-- Material shown follows --

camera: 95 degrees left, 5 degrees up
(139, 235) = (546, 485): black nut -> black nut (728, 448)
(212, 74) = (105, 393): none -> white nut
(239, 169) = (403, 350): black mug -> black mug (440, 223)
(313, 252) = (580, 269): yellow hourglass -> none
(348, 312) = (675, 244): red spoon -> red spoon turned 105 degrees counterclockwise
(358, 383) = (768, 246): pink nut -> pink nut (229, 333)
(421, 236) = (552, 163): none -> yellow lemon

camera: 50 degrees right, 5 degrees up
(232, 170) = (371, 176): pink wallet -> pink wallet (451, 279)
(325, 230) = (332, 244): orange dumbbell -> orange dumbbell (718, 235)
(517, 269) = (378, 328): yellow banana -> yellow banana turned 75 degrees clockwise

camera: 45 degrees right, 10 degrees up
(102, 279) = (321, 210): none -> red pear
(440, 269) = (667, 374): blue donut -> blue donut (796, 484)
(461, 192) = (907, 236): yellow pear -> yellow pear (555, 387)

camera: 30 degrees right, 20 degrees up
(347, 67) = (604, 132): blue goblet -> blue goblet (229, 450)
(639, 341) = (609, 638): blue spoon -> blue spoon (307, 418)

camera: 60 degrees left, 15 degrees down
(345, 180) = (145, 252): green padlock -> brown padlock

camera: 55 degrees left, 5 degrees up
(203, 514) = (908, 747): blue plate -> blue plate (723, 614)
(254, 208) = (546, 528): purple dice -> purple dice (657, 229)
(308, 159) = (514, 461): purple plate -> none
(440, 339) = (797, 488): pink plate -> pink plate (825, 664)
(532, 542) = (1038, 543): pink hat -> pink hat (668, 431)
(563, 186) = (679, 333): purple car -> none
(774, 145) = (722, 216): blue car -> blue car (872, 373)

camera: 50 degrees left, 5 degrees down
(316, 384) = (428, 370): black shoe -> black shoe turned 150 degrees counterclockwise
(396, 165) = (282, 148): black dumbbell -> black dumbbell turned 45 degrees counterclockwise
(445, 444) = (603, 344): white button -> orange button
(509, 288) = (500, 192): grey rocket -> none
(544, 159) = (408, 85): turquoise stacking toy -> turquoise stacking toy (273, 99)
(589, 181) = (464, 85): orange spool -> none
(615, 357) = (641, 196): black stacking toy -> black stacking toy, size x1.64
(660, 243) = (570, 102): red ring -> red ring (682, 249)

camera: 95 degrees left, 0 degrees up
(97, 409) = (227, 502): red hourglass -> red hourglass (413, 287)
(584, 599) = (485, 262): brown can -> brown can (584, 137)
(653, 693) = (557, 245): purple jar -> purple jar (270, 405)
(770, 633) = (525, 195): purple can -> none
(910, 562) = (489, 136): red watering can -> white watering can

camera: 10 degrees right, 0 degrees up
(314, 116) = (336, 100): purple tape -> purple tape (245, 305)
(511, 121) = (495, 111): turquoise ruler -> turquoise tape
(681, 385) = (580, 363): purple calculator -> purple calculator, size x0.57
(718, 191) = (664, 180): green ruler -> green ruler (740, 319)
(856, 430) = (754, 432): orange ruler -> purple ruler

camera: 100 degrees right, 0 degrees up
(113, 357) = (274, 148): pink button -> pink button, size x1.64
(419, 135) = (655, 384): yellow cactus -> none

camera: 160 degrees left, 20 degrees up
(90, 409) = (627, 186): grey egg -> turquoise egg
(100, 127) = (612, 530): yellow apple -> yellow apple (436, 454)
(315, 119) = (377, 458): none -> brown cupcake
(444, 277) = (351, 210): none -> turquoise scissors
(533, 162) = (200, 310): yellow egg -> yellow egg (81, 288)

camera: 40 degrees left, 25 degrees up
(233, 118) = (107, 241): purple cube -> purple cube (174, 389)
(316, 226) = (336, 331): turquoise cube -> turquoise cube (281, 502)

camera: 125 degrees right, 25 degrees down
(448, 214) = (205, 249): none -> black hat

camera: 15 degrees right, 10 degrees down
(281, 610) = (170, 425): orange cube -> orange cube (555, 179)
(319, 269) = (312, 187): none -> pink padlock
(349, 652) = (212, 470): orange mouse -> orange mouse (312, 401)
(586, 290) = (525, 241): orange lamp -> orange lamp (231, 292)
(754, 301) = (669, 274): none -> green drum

-- Material shown concluded --

# The problem
Your task is to retype the entries verbatim, starting with the line that holds "(325, 230) = (332, 244): orange" and stopping after the line that holds "(102, 279) = (321, 210): none -> red pear".

# Output for this exercise
(325, 230) = (332, 244): orange dumbbell -> orange dumbbell (718, 235)
(517, 269) = (378, 328): yellow banana -> yellow banana turned 75 degrees clockwise

camera: 45 degrees right, 10 degrees up
(102, 279) = (321, 210): none -> red pear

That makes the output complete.